Task description: Once the line containing "white hourglass [490,236,540,319]" is located in the records below, repeat it and all lines that follow it exactly, leaving out any picture.

Given records:
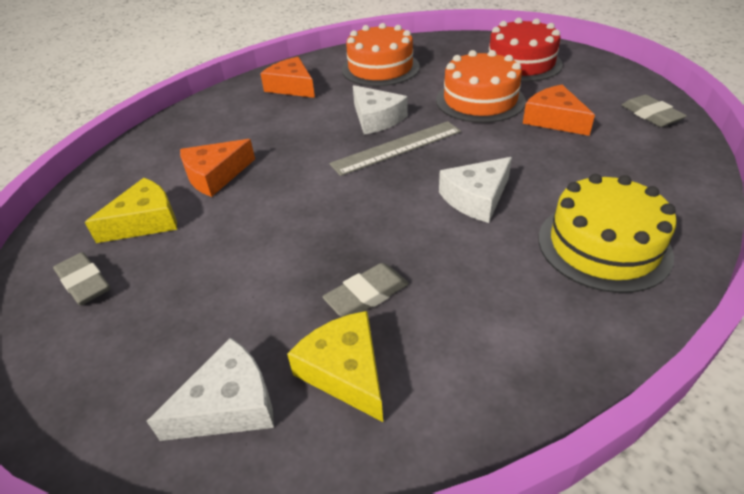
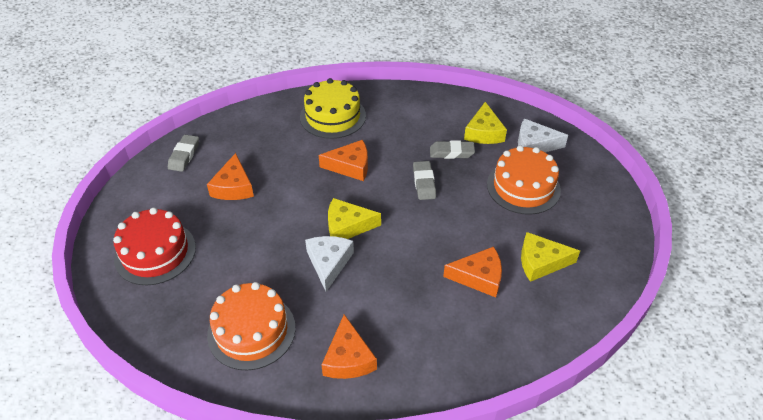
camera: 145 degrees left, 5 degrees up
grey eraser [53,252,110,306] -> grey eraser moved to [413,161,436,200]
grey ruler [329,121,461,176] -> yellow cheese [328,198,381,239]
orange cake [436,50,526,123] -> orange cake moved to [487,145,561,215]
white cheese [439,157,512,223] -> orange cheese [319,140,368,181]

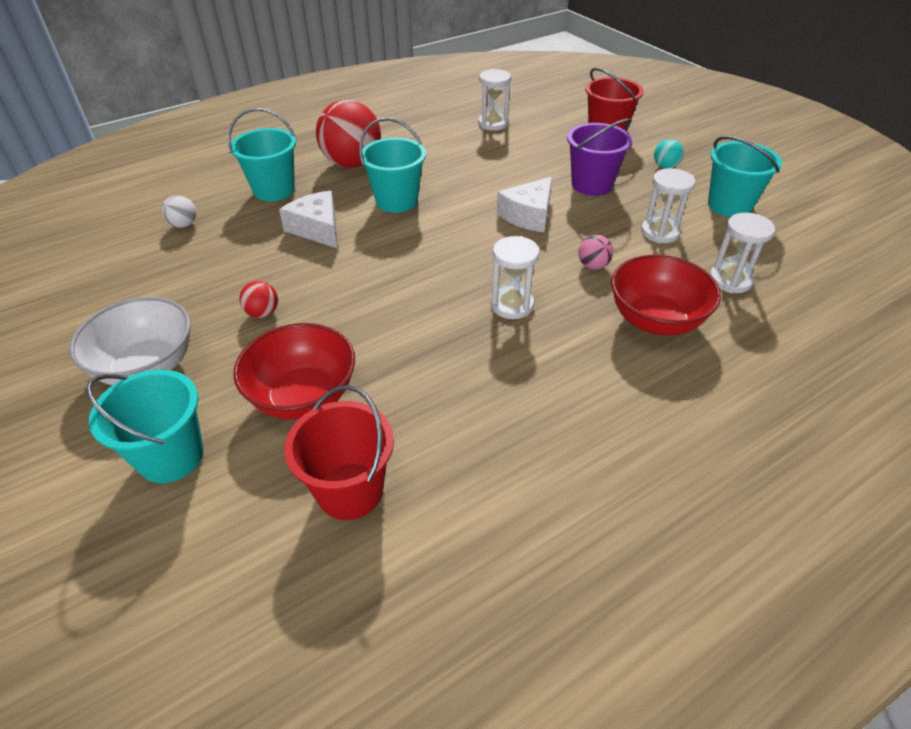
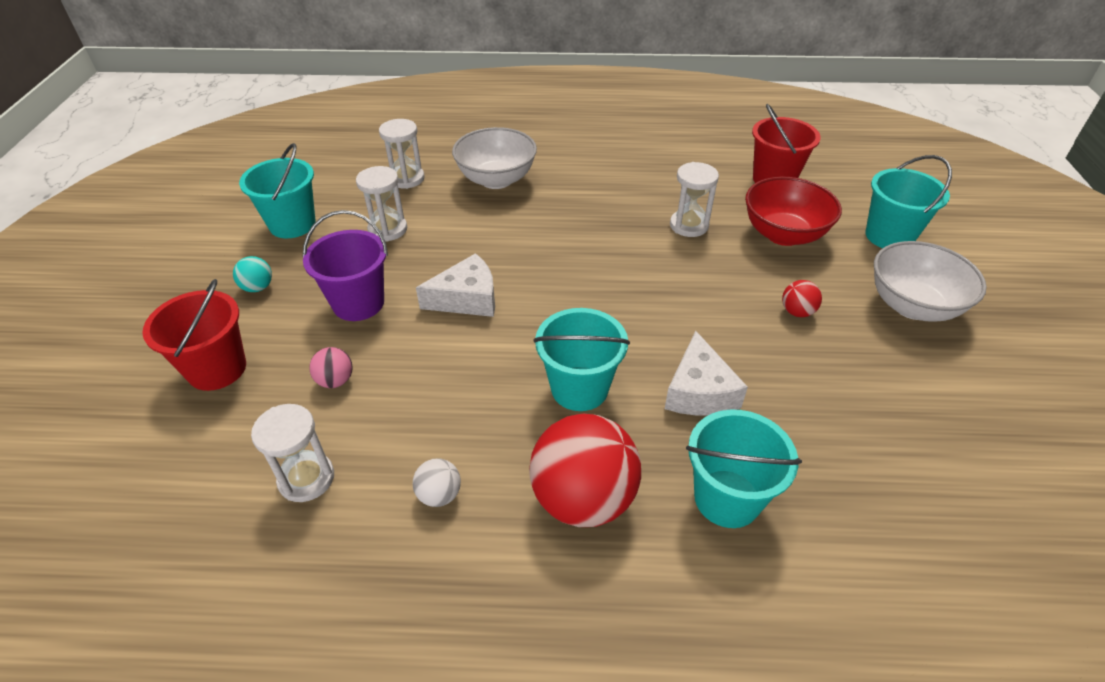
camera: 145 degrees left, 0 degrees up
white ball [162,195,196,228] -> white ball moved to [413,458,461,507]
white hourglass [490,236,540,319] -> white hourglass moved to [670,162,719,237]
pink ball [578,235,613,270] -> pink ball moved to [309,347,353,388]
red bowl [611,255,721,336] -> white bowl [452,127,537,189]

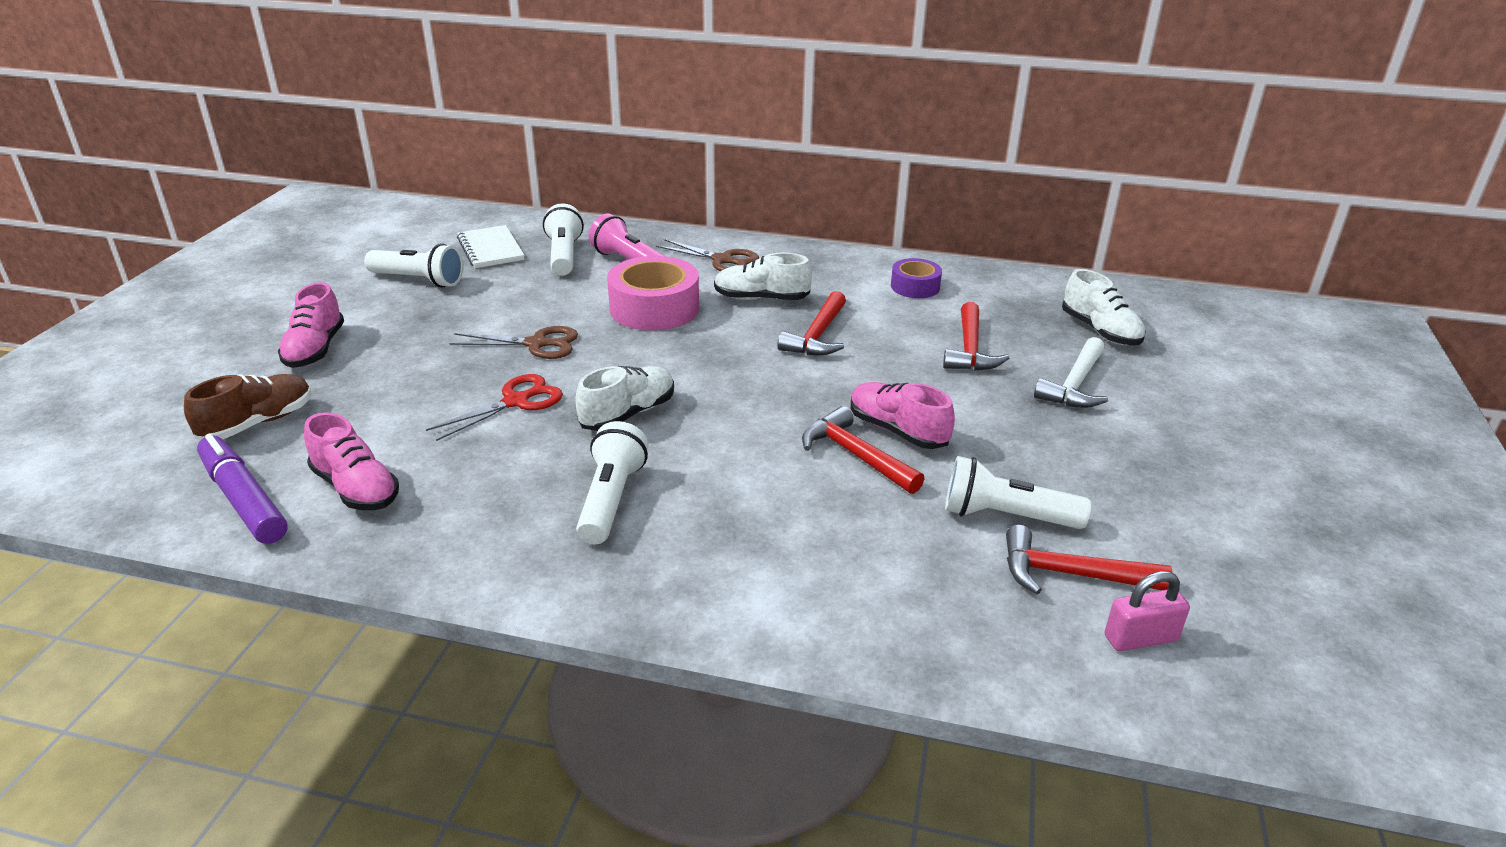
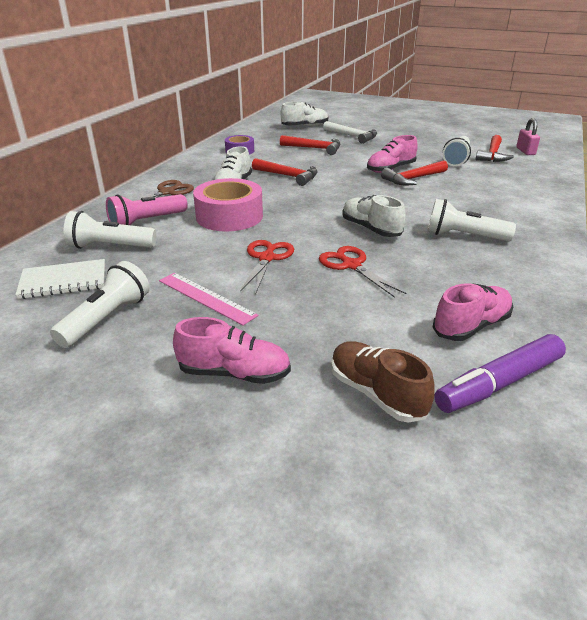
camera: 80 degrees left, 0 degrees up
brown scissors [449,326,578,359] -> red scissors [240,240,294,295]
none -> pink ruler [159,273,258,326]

Response box:
white hourglass [490,236,540,319] -> white hourglass moved to [670,162,719,237]
pink ball [578,235,613,270] -> pink ball moved to [309,347,353,388]
red bowl [611,255,721,336] -> white bowl [452,127,537,189]

camera: 80 degrees left, 0 degrees up
brown scissors [449,326,578,359] -> red scissors [240,240,294,295]
none -> pink ruler [159,273,258,326]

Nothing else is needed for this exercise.